→ **Stated goal**
Pull out each line of the records below that contains the string "kern", and copy those lines. Case matters.

══════════

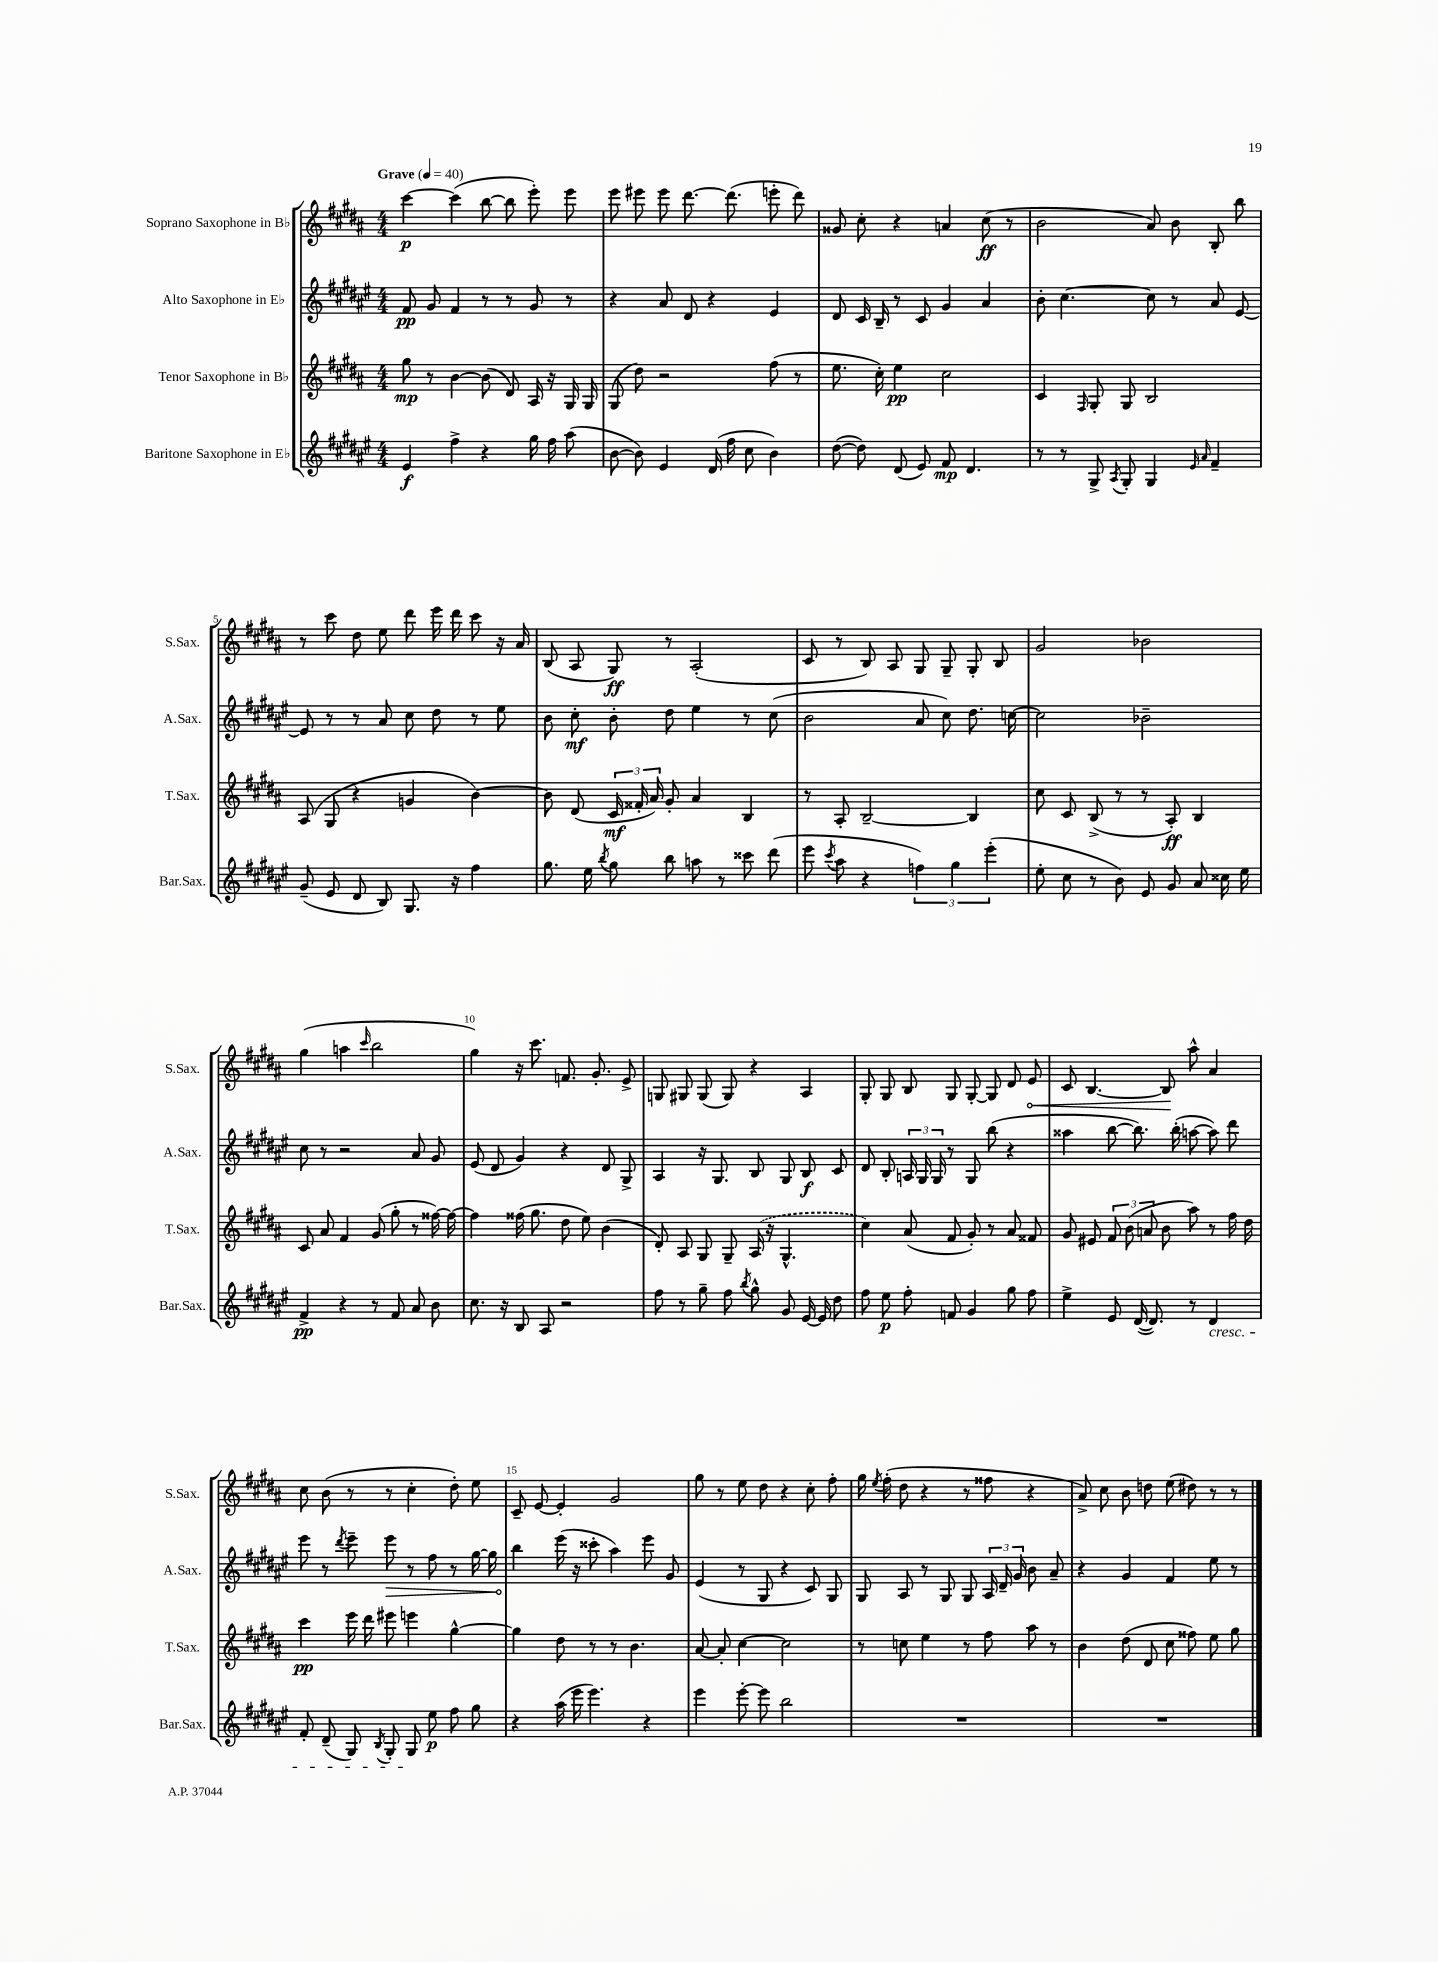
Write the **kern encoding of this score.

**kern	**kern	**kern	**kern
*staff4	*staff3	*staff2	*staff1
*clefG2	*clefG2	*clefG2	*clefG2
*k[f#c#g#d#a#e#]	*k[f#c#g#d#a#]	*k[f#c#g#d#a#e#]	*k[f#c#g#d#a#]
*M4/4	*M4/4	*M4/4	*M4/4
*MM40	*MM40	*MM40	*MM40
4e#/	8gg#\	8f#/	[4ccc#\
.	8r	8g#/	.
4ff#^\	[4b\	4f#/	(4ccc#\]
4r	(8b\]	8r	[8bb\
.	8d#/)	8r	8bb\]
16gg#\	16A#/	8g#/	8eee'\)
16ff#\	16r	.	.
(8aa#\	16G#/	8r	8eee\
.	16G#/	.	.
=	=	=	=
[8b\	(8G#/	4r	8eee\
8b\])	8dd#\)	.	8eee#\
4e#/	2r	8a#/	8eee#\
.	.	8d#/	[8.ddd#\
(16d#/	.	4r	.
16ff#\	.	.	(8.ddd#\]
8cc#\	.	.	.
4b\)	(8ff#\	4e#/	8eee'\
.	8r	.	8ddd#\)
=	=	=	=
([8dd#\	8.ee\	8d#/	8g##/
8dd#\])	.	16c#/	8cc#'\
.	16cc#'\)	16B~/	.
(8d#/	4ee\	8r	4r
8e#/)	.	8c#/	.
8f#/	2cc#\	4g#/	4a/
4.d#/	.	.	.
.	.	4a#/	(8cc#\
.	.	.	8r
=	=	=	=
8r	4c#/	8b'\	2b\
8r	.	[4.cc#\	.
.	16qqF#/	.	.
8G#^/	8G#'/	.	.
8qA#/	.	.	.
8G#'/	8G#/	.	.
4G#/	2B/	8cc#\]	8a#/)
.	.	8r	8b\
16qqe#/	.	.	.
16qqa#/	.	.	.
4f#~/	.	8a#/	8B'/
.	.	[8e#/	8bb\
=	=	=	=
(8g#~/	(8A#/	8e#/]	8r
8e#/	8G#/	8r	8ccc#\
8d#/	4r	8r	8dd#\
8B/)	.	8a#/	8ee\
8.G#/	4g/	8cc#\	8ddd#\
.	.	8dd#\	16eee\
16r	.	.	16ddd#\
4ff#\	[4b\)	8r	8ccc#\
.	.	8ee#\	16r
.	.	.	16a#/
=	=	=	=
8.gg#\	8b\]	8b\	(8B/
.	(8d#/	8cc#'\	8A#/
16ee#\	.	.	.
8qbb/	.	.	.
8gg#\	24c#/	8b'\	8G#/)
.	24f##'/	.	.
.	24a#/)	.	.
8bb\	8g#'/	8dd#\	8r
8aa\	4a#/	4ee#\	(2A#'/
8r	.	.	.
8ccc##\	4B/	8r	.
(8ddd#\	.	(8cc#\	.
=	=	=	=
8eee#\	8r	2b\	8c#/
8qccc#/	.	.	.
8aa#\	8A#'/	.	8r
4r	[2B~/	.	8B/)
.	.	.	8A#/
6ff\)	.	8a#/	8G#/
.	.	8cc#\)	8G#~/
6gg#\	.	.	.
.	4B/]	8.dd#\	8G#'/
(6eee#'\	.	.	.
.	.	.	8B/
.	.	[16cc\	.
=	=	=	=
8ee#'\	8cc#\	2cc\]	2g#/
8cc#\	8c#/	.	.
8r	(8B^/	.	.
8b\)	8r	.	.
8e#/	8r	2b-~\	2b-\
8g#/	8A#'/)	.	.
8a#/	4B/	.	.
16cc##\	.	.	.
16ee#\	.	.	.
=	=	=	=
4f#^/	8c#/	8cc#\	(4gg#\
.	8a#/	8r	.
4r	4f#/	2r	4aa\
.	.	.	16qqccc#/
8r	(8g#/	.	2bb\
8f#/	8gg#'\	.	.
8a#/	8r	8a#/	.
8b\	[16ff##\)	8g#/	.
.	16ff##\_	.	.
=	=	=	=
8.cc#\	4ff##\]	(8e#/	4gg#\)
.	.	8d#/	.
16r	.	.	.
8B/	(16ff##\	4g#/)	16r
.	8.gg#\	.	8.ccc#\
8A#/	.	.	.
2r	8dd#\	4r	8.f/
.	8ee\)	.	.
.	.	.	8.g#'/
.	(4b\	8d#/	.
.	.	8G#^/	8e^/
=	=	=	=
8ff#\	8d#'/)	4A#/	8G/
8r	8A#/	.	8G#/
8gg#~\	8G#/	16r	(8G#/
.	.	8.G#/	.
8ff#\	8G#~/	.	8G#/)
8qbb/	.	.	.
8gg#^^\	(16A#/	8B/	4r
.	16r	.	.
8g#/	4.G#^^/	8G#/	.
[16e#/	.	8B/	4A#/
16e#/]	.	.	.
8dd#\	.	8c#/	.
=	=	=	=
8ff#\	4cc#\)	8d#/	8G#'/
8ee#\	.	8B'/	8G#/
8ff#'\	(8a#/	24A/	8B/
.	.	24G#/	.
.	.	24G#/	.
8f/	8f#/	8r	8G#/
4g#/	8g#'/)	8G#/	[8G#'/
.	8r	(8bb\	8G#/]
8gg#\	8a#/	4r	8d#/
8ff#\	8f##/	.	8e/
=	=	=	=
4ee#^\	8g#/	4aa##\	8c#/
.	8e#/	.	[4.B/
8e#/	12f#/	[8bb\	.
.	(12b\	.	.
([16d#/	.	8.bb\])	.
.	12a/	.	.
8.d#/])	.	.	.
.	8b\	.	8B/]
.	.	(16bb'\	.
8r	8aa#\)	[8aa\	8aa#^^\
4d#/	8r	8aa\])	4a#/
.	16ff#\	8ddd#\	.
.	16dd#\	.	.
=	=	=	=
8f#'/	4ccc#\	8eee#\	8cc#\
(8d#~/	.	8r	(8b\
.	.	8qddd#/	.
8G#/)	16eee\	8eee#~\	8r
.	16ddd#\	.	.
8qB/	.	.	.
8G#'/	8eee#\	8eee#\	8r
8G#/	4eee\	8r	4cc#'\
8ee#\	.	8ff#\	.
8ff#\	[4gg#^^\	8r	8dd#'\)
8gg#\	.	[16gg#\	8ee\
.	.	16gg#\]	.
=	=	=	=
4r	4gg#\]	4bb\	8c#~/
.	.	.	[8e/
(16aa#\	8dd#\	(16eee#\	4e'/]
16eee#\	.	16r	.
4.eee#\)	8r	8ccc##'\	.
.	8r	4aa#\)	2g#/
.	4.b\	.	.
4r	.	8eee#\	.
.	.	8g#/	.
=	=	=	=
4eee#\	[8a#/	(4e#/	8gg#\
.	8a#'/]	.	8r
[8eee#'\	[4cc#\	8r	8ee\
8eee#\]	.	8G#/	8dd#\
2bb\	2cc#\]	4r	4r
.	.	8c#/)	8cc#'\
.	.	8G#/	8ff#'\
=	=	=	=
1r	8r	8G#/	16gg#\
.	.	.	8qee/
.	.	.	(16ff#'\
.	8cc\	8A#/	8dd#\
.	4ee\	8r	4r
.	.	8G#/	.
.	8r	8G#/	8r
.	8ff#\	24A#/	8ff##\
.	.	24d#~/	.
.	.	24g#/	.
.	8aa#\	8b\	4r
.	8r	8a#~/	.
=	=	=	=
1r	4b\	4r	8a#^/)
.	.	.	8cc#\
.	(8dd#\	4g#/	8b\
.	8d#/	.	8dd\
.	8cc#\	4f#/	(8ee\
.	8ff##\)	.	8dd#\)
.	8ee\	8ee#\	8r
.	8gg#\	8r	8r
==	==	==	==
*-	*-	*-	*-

══════════

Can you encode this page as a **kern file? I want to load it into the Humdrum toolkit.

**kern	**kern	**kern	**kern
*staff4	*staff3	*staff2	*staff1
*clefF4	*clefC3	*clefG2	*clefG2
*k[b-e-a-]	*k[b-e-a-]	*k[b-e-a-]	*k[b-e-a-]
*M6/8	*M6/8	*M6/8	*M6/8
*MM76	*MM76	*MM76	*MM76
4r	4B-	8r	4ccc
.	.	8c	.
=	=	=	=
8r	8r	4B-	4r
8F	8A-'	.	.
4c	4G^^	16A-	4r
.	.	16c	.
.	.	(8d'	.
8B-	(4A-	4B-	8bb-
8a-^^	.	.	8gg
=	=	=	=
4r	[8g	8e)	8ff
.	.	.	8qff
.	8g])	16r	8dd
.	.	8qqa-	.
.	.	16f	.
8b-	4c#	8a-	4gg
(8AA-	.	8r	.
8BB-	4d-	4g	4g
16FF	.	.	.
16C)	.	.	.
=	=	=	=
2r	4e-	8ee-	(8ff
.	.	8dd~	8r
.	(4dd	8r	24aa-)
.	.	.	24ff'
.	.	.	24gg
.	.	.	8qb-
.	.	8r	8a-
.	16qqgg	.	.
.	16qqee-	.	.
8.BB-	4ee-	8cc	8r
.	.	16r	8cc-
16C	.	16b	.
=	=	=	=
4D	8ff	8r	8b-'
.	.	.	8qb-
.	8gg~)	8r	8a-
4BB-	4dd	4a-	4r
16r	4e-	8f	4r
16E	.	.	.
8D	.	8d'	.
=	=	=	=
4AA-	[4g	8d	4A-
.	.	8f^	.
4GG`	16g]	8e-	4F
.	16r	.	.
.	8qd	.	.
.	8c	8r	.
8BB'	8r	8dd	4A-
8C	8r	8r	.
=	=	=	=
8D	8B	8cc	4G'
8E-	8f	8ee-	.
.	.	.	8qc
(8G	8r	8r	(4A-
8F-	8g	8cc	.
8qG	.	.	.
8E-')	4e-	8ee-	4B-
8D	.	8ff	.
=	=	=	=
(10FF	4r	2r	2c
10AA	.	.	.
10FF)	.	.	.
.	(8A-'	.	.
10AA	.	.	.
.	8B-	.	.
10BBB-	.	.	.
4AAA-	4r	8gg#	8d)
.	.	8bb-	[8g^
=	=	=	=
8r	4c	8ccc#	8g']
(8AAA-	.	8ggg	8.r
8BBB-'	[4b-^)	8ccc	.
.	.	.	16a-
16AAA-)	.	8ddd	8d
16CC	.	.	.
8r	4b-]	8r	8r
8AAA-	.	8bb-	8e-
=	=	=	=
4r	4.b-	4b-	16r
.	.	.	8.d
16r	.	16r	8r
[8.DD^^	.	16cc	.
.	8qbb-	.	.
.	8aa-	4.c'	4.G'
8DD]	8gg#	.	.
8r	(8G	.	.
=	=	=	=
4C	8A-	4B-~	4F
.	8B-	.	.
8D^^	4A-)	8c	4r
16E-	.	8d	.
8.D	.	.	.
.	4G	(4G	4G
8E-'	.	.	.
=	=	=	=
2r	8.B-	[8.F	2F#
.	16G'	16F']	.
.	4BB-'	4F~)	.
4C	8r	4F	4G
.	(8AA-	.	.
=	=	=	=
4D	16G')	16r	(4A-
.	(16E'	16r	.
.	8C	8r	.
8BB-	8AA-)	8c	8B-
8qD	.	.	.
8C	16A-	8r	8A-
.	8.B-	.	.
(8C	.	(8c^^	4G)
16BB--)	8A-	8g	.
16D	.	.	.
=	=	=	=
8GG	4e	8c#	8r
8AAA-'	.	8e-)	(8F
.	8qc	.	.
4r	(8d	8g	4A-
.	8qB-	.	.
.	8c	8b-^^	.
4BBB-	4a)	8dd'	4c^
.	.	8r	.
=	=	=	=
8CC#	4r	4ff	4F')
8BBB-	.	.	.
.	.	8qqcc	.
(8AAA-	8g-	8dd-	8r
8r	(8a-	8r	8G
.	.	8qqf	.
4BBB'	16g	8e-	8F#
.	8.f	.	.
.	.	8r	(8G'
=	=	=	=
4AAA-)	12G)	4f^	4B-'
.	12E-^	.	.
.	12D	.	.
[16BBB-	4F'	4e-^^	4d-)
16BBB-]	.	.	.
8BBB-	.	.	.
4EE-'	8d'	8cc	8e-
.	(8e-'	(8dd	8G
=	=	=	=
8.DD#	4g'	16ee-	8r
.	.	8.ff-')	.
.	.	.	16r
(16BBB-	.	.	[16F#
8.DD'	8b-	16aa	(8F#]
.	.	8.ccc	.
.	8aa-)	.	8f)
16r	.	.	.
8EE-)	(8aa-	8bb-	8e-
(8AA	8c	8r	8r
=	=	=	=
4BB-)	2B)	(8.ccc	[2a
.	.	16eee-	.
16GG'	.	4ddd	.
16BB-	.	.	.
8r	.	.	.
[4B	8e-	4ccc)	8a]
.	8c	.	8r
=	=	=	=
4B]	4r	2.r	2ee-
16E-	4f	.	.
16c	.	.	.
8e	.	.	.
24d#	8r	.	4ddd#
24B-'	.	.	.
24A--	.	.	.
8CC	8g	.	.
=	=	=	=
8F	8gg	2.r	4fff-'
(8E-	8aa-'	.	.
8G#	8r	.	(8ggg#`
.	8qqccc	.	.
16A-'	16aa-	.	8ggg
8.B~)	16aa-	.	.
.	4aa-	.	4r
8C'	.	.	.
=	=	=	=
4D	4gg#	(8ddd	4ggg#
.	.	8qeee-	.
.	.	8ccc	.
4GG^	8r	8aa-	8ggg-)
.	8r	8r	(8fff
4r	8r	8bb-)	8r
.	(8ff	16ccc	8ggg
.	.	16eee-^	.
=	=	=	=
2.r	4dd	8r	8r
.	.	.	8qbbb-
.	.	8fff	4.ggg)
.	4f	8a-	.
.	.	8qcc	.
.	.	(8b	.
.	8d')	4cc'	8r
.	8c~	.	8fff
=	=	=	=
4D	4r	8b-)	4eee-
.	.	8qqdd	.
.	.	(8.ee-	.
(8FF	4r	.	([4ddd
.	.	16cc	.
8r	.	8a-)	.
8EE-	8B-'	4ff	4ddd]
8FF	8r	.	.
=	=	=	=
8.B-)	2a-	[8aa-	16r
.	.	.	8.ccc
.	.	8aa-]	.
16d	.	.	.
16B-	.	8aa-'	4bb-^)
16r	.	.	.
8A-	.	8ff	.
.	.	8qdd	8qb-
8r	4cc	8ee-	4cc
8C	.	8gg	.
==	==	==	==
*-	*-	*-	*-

══════════

→ **Right answer**
Write the **kern encoding of this score.
**kern	**kern	**kern	**kern
Can you encode this page as a **kern file? I want to load it into the Humdrum toolkit.
**kern	**kern	**kern	**kern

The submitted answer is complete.